··· DATA EXCERPTS ···
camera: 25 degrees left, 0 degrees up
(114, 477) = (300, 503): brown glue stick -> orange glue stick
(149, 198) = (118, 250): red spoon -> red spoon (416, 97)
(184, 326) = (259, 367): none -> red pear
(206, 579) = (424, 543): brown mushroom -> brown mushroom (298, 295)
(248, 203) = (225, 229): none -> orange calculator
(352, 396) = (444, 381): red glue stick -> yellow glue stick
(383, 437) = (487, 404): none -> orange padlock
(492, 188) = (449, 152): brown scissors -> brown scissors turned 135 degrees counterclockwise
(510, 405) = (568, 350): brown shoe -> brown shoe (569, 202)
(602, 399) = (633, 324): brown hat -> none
···
■ REQUIRED WORK:
How many lines in the records above contain the word "degrees"? Give only the number.

■ RESULT OF THIS TASK:
2